■ EXERCISE BRIEF
Both the line with "RTC1 pin SDA: MI -> 3V3" and the line with "SERVO pin PWM: 6 -> 11" in the records below must appear in the output, along with every line between them, exactly and with nothing added.

----- GIVEN DATA -----

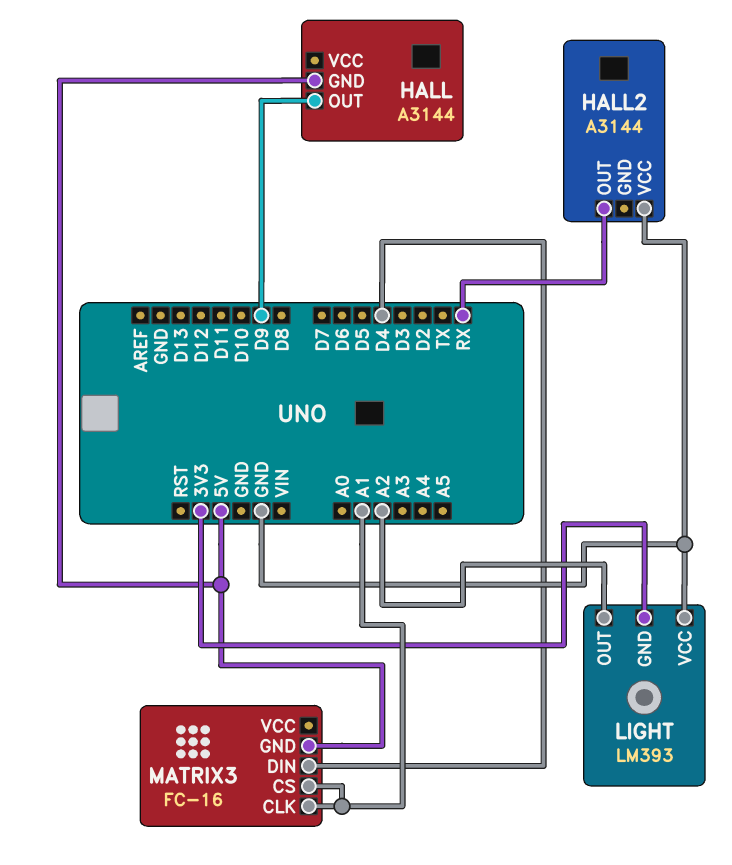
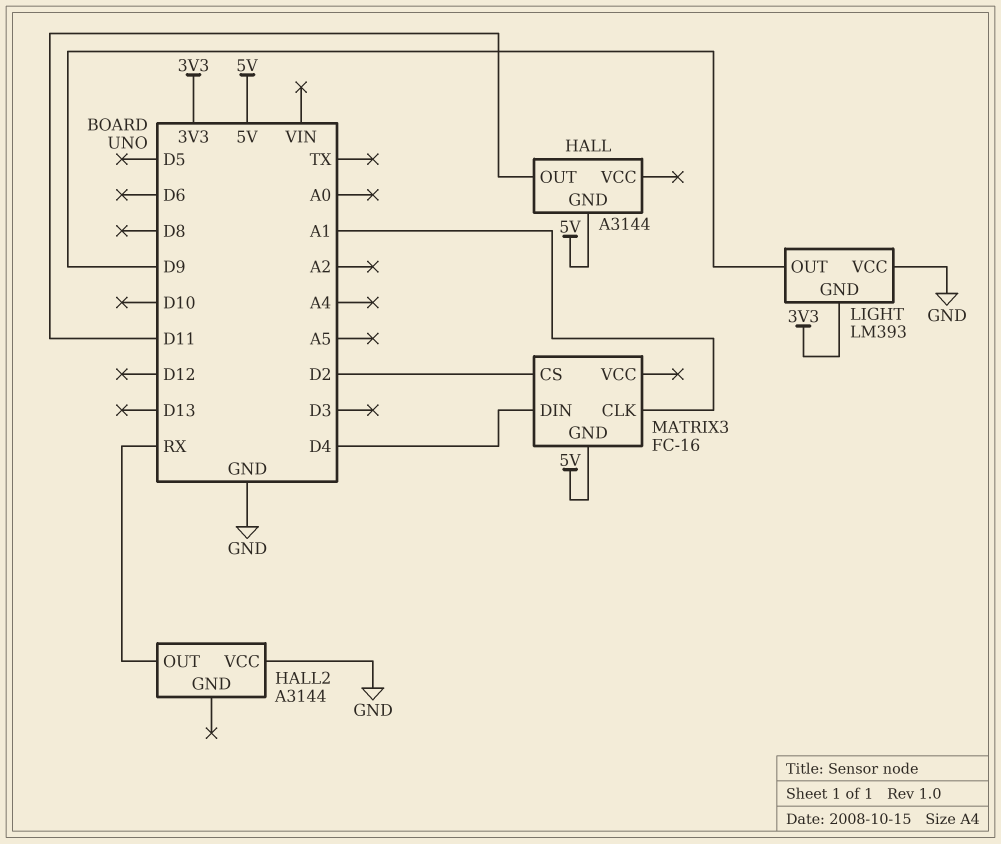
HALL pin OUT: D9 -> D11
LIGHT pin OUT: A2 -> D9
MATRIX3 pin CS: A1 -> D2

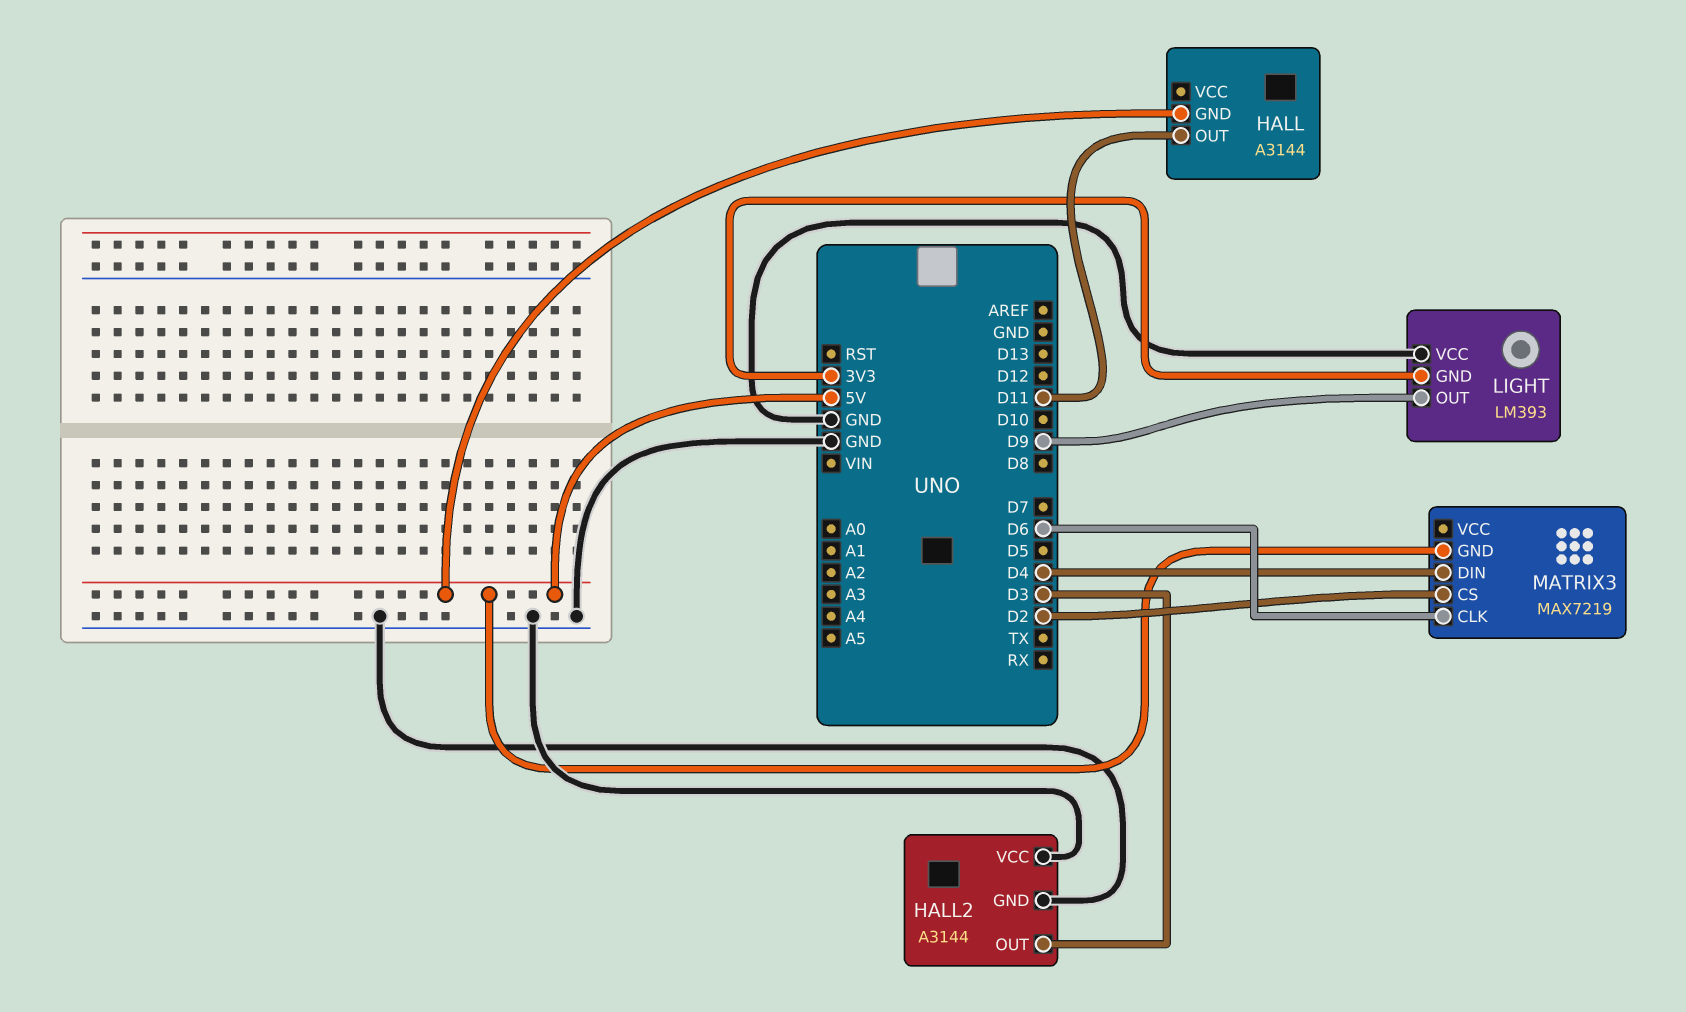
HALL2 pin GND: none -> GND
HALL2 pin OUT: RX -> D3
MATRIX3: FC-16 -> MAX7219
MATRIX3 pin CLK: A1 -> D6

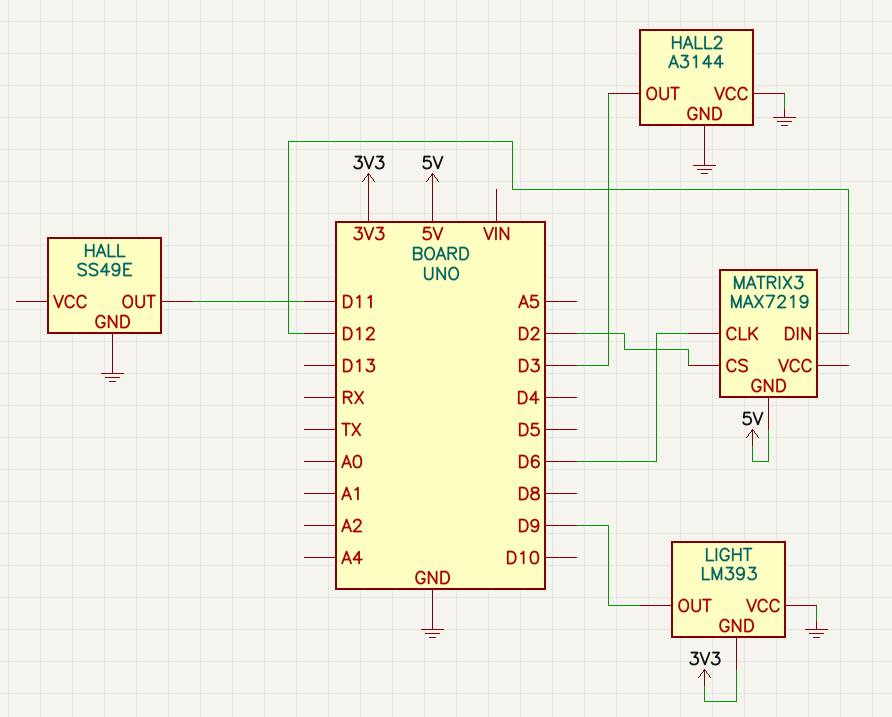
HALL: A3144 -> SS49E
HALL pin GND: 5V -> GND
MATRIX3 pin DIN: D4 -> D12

-----
----- GIVEN DATA -----

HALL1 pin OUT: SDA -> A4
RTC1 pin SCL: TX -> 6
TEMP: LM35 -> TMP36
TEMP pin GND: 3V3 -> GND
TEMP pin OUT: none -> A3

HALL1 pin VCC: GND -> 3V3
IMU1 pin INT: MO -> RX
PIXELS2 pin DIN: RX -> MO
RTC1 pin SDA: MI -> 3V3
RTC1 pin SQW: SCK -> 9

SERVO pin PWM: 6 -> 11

-----

■ ANSWER SECTION
RTC1 pin SDA: MI -> 3V3
RTC1 pin SQW: SCK -> 9

SERVO pin PWM: 6 -> 11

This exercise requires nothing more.